→ INSTRUCTIONS TO FOLLOW:
Scan the records for "capsule". Report each line that includes it.

======

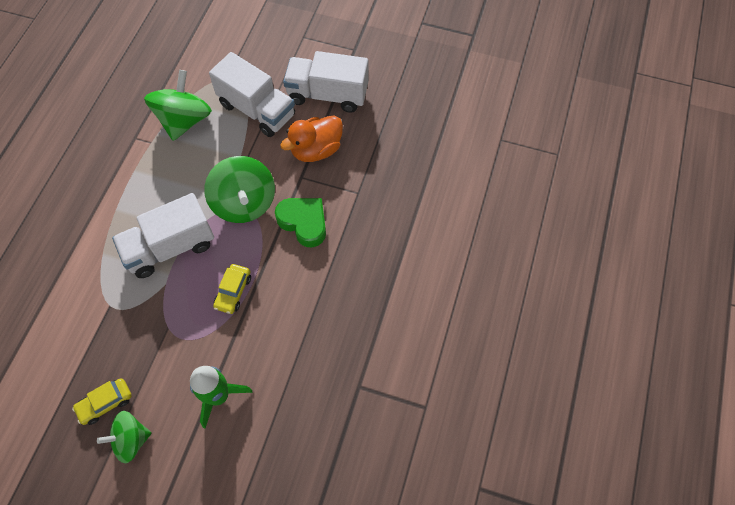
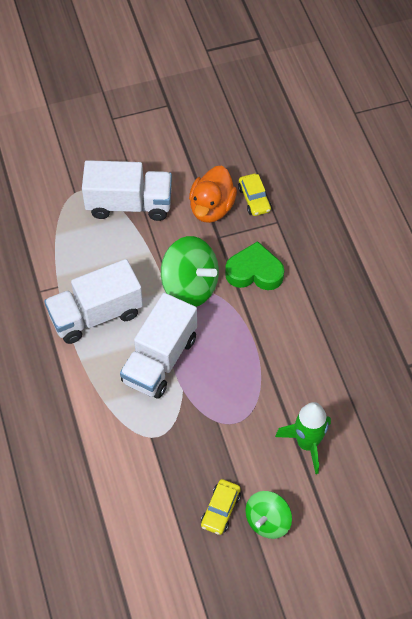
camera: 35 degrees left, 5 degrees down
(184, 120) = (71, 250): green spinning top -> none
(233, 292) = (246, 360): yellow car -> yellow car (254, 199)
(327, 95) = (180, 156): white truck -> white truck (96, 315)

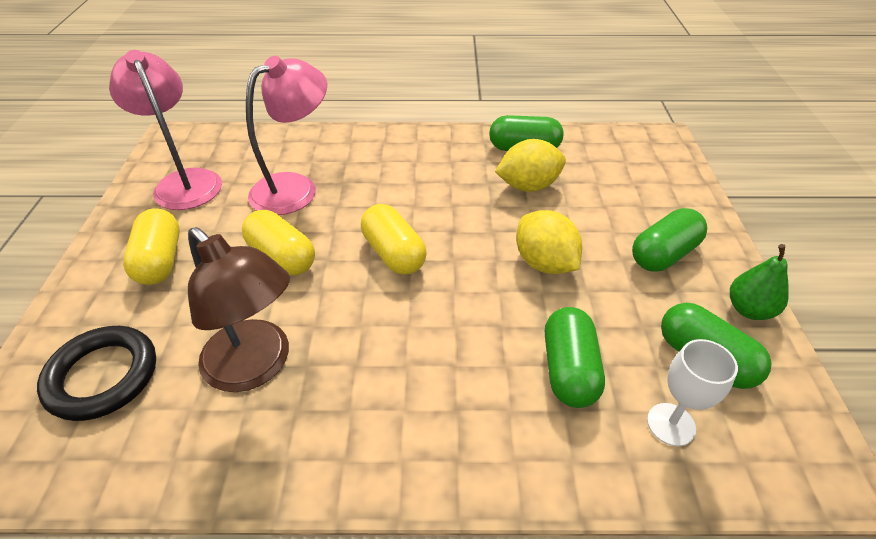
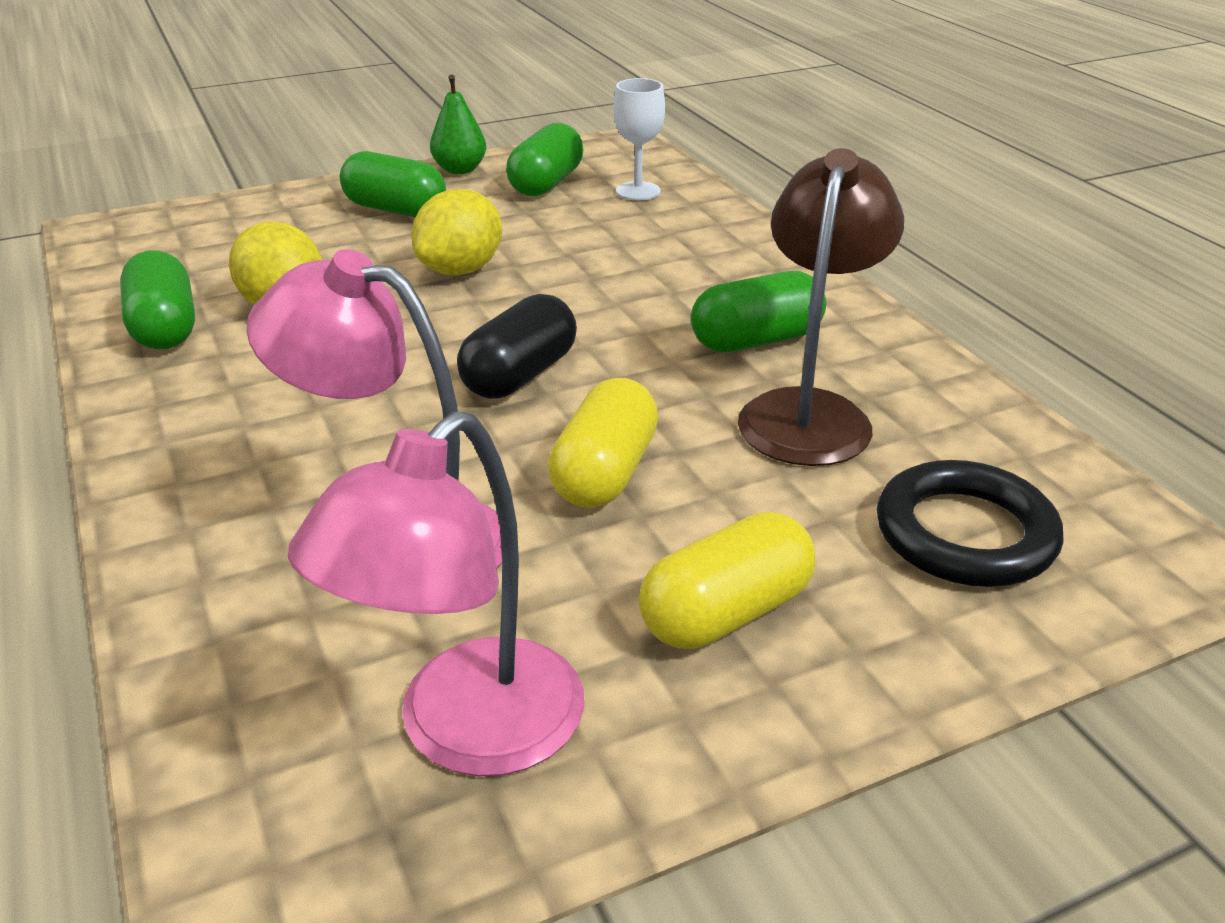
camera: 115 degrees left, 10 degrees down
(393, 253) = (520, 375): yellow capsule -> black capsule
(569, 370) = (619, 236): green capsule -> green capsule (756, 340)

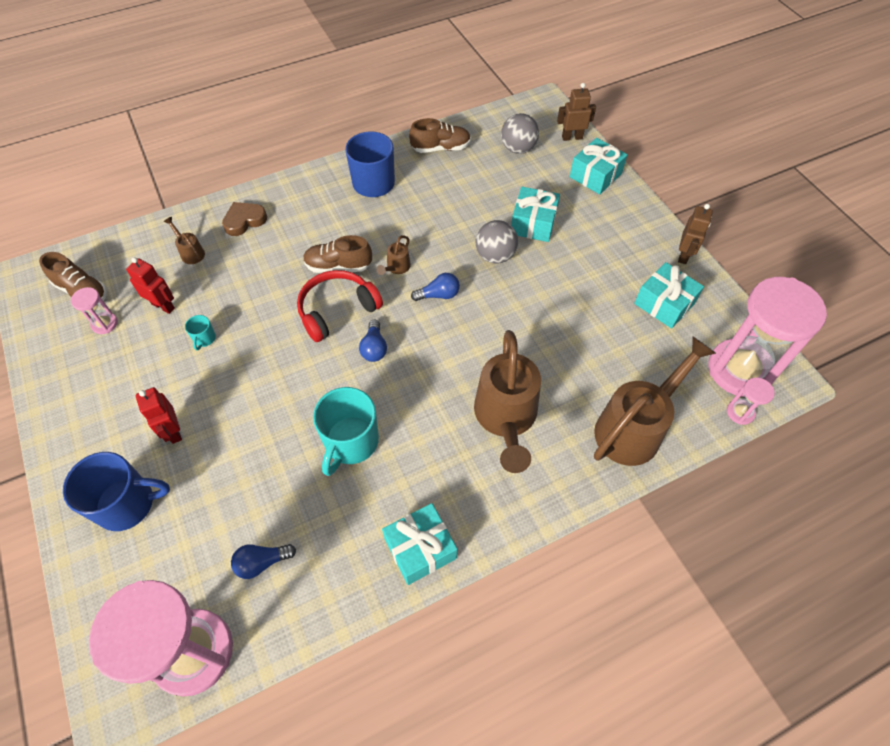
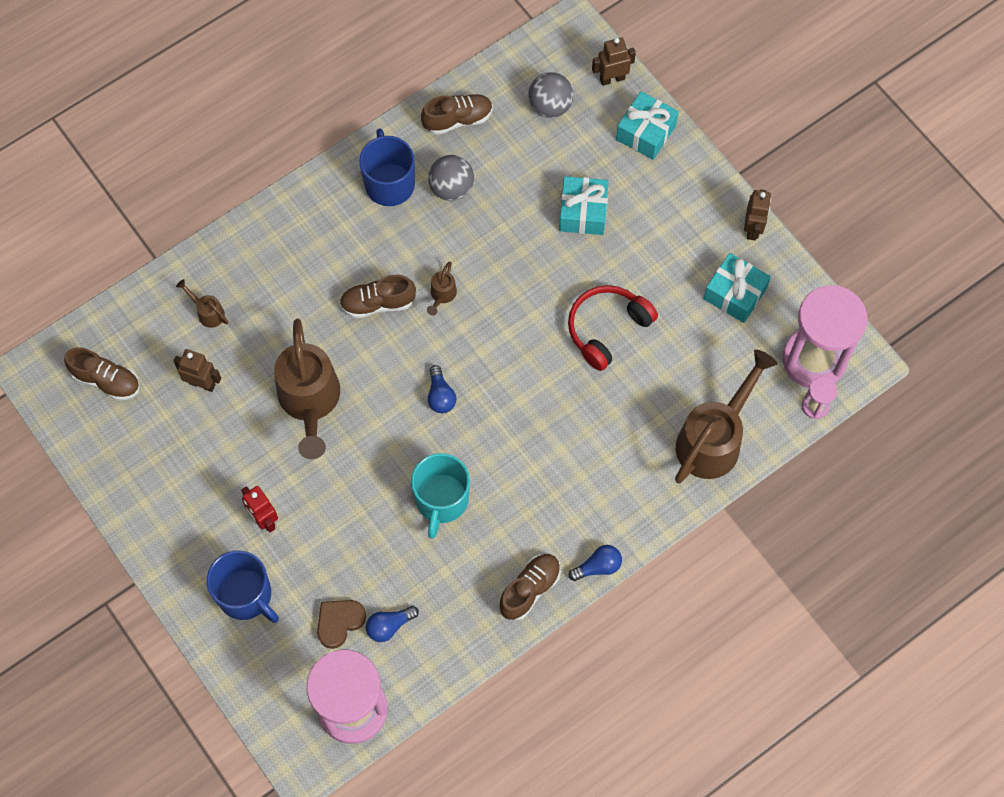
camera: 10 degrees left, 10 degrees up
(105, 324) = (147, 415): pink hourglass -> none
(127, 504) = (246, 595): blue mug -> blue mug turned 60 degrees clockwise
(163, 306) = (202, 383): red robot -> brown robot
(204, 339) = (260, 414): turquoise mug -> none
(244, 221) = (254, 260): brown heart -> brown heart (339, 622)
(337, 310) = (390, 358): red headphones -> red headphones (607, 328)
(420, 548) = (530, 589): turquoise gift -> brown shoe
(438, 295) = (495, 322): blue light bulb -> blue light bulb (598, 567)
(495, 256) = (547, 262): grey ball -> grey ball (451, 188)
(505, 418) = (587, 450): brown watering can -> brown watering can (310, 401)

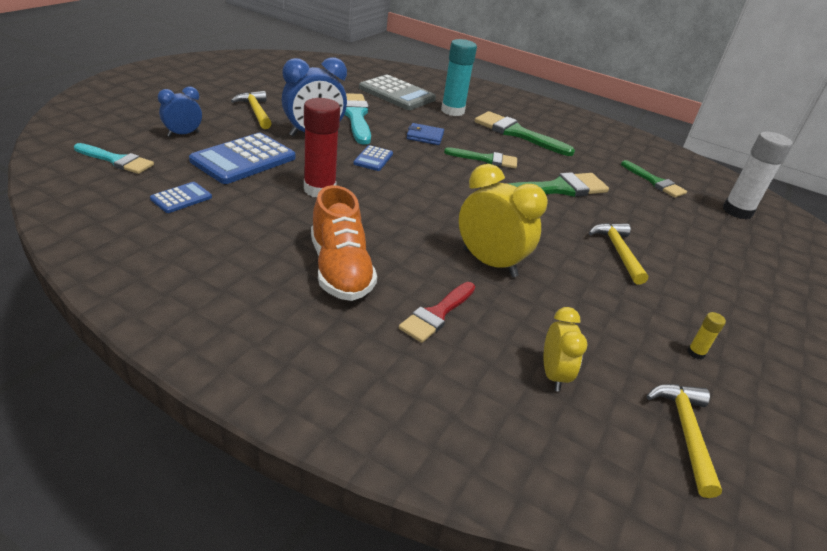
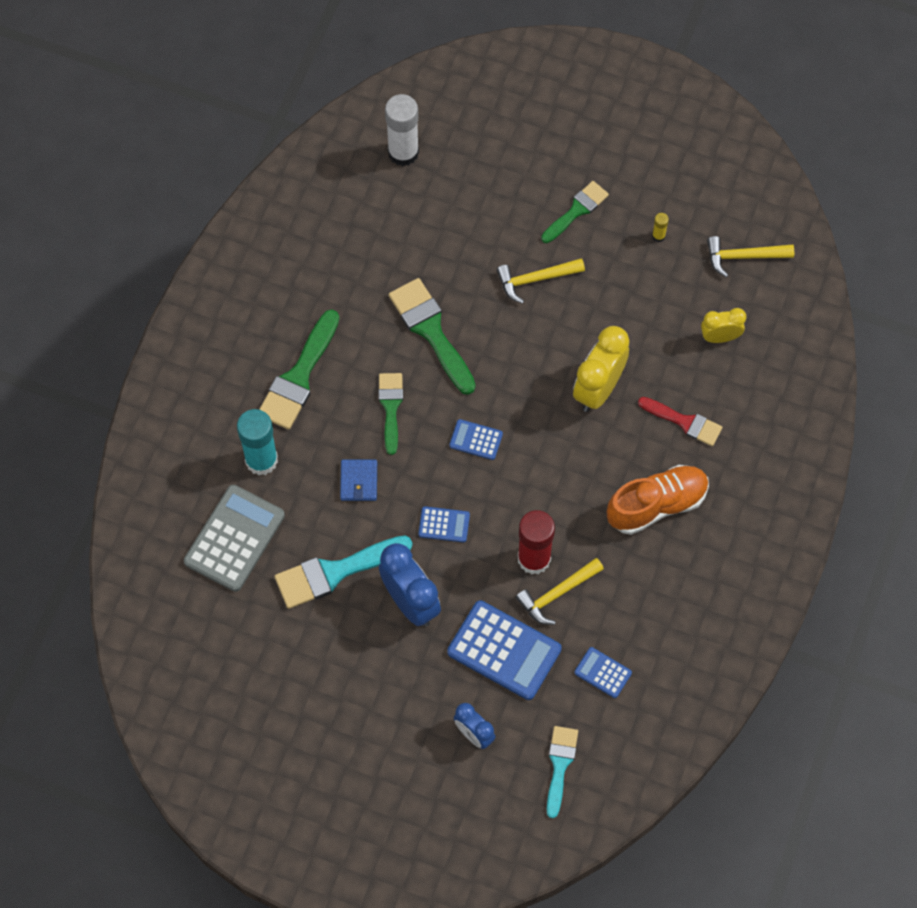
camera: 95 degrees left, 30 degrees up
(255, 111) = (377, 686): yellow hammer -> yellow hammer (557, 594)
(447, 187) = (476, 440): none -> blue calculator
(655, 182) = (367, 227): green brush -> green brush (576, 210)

======

→ EXERCISE OUTPUT:
(393, 253) = (520, 375): yellow capsule -> black capsule
(569, 370) = (619, 236): green capsule -> green capsule (756, 340)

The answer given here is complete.